─── Dataset entries

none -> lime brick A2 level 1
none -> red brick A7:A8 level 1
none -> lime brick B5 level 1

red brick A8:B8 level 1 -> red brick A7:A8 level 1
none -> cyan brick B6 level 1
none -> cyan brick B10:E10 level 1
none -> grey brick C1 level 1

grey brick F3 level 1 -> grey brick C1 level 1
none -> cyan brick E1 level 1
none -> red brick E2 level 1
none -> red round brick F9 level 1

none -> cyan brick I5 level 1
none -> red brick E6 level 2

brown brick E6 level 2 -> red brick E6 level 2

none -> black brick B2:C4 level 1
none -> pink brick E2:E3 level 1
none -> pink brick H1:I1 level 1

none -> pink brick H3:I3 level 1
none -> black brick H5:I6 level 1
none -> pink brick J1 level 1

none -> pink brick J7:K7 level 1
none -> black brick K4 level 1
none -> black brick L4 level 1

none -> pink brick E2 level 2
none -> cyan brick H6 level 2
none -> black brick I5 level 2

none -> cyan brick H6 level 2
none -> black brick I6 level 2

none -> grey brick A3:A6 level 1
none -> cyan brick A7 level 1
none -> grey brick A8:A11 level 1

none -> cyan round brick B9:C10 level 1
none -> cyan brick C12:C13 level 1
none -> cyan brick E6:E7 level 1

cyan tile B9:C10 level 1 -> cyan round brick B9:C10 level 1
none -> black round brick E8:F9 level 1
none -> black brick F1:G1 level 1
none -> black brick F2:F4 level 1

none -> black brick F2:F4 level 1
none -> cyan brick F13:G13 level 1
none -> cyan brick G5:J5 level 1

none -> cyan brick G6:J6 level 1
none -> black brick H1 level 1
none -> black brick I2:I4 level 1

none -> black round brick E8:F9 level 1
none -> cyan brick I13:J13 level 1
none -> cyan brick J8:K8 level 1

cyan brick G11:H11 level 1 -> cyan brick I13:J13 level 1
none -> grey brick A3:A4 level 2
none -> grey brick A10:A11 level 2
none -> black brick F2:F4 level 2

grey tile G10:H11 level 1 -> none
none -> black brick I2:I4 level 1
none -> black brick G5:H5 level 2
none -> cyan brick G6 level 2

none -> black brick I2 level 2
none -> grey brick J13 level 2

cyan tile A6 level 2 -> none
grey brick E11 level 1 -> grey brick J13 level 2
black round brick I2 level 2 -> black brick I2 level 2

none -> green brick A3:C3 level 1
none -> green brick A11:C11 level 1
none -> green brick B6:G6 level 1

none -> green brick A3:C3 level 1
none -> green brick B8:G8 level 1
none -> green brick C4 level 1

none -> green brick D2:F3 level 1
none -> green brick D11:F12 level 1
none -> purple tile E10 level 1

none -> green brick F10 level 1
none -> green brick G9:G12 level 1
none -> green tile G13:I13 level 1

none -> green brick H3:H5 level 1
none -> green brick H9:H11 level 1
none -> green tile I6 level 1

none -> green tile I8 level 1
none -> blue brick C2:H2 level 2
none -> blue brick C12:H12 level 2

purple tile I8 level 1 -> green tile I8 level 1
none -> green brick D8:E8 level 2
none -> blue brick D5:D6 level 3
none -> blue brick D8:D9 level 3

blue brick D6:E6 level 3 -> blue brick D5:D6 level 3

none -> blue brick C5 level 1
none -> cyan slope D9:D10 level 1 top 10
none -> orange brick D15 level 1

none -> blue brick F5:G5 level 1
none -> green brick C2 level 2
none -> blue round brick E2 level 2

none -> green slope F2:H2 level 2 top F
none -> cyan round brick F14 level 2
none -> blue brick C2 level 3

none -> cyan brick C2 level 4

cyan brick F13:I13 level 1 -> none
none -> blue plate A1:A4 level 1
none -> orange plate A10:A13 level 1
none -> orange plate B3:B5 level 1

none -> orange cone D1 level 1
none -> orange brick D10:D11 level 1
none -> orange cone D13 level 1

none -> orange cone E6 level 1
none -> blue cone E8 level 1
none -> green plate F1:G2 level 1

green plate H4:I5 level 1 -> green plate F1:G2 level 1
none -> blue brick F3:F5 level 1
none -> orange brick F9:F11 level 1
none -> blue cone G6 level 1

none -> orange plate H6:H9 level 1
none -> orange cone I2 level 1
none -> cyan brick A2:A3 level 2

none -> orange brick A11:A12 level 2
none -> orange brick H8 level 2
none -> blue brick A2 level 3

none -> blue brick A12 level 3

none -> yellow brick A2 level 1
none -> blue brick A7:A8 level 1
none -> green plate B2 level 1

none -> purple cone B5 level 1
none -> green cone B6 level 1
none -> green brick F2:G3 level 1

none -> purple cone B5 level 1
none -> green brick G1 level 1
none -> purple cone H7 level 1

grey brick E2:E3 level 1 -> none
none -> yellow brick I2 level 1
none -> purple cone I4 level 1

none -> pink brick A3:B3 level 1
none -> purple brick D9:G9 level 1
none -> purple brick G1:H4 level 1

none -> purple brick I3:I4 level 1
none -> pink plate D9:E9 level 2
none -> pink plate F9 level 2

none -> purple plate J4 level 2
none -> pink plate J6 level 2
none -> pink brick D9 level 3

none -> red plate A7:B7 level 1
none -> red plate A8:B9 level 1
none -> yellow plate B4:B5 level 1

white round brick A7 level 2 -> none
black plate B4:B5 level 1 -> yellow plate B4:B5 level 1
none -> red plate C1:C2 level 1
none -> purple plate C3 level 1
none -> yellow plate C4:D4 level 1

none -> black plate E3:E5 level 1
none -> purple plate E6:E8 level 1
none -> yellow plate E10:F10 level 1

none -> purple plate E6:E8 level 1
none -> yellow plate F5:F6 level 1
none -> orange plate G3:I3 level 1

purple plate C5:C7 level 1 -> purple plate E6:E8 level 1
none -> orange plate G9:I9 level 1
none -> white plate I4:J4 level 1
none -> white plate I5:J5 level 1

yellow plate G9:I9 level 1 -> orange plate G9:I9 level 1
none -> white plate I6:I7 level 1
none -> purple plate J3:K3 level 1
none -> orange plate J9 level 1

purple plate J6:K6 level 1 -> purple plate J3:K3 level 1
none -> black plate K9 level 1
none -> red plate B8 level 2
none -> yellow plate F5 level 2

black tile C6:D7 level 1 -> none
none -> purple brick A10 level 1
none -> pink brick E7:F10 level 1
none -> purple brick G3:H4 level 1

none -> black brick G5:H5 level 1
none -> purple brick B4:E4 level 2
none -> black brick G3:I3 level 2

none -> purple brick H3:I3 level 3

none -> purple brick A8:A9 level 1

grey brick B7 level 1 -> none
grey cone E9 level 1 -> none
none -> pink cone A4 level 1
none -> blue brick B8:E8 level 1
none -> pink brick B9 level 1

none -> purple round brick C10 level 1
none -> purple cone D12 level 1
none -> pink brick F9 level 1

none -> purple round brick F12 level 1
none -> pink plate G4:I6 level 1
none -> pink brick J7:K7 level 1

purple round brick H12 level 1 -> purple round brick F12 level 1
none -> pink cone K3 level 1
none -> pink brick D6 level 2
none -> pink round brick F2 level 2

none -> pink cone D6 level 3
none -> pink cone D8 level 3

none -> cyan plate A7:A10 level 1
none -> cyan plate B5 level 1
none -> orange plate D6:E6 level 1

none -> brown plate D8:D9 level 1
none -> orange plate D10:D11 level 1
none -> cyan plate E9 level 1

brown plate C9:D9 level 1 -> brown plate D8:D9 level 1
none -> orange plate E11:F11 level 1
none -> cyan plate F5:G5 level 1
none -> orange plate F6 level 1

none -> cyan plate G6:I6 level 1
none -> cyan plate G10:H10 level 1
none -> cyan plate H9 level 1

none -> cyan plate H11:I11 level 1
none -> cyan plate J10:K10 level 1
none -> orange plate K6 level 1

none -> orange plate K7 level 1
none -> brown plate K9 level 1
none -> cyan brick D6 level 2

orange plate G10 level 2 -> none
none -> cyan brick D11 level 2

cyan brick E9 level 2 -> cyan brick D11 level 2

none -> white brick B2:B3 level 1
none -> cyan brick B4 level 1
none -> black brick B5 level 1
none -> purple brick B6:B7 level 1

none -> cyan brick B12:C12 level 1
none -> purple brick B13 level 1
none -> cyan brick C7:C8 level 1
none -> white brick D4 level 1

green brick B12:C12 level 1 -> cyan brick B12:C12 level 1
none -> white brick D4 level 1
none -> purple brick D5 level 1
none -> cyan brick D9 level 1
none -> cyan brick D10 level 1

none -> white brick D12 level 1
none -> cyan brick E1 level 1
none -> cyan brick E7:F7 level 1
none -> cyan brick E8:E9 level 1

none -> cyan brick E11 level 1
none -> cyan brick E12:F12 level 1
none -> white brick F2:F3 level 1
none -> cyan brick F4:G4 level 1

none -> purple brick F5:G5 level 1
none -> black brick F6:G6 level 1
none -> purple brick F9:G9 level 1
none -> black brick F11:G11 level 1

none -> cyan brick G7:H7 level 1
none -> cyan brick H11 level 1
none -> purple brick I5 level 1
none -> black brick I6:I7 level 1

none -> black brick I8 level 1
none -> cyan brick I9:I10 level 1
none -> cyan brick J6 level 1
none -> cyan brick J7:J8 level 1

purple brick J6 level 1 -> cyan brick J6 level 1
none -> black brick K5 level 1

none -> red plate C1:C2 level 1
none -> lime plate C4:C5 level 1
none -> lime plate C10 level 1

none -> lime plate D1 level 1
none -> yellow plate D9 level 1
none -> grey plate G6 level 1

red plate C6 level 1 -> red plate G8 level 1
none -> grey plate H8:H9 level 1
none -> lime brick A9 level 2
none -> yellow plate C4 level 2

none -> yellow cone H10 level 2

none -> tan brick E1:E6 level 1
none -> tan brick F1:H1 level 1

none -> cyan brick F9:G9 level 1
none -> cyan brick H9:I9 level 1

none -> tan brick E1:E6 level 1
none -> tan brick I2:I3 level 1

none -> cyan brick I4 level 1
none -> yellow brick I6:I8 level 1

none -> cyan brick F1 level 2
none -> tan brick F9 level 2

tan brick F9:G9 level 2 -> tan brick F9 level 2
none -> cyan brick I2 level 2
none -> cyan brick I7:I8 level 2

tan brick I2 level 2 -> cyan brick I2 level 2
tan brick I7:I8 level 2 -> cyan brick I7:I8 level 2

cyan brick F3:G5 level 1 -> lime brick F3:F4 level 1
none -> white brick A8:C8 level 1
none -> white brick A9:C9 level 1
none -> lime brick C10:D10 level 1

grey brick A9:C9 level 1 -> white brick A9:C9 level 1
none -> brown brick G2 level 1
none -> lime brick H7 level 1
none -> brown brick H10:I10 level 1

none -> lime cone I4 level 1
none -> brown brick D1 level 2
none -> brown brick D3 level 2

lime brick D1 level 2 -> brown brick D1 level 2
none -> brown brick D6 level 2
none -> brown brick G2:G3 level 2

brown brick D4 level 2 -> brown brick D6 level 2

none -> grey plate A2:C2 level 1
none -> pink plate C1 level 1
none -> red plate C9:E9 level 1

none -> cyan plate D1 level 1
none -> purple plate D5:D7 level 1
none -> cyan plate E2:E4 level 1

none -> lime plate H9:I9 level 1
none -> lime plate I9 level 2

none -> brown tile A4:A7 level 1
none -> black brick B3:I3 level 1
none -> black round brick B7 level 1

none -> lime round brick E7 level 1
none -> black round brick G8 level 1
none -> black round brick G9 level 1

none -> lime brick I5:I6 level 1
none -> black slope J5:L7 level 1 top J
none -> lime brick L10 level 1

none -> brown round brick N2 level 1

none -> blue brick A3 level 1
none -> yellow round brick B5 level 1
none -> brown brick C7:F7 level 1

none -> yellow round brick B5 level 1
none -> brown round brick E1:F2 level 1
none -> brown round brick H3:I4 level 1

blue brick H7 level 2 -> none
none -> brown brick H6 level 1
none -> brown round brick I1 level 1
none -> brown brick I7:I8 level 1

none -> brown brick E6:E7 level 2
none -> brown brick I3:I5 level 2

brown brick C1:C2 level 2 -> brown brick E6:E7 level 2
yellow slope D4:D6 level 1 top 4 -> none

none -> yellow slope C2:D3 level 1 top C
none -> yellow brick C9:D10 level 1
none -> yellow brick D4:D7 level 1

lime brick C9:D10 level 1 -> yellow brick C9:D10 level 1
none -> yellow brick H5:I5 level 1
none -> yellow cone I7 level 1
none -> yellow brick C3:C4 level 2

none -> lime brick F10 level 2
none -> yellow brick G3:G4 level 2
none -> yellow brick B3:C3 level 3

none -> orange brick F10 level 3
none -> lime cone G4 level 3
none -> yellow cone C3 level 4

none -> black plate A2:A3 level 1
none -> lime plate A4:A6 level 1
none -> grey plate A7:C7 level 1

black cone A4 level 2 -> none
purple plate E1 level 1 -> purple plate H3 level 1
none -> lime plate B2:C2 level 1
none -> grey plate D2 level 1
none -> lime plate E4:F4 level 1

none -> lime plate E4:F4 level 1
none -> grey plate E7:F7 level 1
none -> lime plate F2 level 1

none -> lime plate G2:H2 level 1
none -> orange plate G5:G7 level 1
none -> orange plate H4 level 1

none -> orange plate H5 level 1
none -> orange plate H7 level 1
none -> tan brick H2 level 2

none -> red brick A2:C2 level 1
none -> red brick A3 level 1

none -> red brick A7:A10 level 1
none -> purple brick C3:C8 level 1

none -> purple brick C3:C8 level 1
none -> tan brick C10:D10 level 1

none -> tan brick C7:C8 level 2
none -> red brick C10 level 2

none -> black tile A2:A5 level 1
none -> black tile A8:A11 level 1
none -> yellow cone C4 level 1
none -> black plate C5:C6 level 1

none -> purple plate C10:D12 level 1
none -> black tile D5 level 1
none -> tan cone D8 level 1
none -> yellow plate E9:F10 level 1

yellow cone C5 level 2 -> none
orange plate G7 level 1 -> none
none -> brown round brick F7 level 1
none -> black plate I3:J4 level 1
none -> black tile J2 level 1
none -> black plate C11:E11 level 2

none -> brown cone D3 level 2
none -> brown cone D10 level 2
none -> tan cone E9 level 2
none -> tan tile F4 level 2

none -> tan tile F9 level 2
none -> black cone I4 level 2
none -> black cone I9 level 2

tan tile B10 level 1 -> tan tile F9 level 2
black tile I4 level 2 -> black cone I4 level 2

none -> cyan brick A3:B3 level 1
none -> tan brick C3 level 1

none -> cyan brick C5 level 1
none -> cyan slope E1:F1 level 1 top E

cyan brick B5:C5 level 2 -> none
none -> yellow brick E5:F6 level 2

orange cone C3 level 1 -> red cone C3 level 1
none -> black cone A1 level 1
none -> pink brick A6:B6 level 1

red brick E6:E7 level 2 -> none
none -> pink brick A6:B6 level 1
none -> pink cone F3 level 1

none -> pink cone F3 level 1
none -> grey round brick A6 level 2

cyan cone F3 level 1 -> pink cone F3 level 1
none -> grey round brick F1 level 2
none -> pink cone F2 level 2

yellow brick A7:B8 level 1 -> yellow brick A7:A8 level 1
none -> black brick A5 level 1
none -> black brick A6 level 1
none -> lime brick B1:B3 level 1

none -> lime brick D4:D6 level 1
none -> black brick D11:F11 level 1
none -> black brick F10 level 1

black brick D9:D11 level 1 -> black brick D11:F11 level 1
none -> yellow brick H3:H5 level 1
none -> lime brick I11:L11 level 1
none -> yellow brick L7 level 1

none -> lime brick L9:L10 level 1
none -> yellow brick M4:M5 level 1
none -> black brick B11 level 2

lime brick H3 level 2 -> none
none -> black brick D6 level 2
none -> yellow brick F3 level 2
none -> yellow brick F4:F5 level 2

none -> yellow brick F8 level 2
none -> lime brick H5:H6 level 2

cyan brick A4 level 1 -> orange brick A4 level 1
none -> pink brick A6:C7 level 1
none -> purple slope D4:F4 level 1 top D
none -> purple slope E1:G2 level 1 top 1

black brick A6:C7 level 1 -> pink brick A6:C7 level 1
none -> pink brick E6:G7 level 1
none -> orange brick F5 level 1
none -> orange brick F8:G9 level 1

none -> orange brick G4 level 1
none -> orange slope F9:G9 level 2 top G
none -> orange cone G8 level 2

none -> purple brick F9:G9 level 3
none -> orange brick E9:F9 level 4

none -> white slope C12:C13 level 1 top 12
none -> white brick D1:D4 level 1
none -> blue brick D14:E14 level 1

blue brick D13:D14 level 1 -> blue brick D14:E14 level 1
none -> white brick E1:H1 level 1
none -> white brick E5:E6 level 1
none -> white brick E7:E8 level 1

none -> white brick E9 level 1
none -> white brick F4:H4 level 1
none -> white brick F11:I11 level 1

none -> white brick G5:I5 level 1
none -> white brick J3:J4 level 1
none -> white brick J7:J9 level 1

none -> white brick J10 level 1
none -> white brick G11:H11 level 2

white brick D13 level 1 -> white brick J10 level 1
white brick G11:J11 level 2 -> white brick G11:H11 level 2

──────

▶ _Task prompt_:
Each line in the entries above, starting at the line with "none -> green brick H9:H11 level 1" and ending at the line with "none -> green plate B2 level 1", is to be printed exactly, and only those lines.

▶ _Exercise result_:
none -> green brick H9:H11 level 1
none -> green tile I6 level 1

none -> green tile I8 level 1
none -> blue brick C2:H2 level 2
none -> blue brick C12:H12 level 2

purple tile I8 level 1 -> green tile I8 level 1
none -> green brick D8:E8 level 2
none -> blue brick D5:D6 level 3
none -> blue brick D8:D9 level 3

blue brick D6:E6 level 3 -> blue brick D5:D6 level 3

none -> blue brick C5 level 1
none -> cyan slope D9:D10 level 1 top 10
none -> orange brick D15 level 1

none -> blue brick F5:G5 level 1
none -> green brick C2 level 2
none -> blue round brick E2 level 2

none -> green slope F2:H2 level 2 top F
none -> cyan round brick F14 level 2
none -> blue brick C2 level 3

none -> cyan brick C2 level 4

cyan brick F13:I13 level 1 -> none
none -> blue plate A1:A4 level 1
none -> orange plate A10:A13 level 1
none -> orange plate B3:B5 level 1

none -> orange cone D1 level 1
none -> orange brick D10:D11 level 1
none -> orange cone D13 level 1

none -> orange cone E6 level 1
none -> blue cone E8 level 1
none -> green plate F1:G2 level 1

green plate H4:I5 level 1 -> green plate F1:G2 level 1
none -> blue brick F3:F5 level 1
none -> orange brick F9:F11 level 1
none -> blue cone G6 level 1

none -> orange plate H6:H9 level 1
none -> orange cone I2 level 1
none -> cyan brick A2:A3 level 2

none -> orange brick A11:A12 level 2
none -> orange brick H8 level 2
none -> blue brick A2 level 3

none -> blue brick A12 level 3

none -> yellow brick A2 level 1
none -> blue brick A7:A8 level 1
none -> green plate B2 level 1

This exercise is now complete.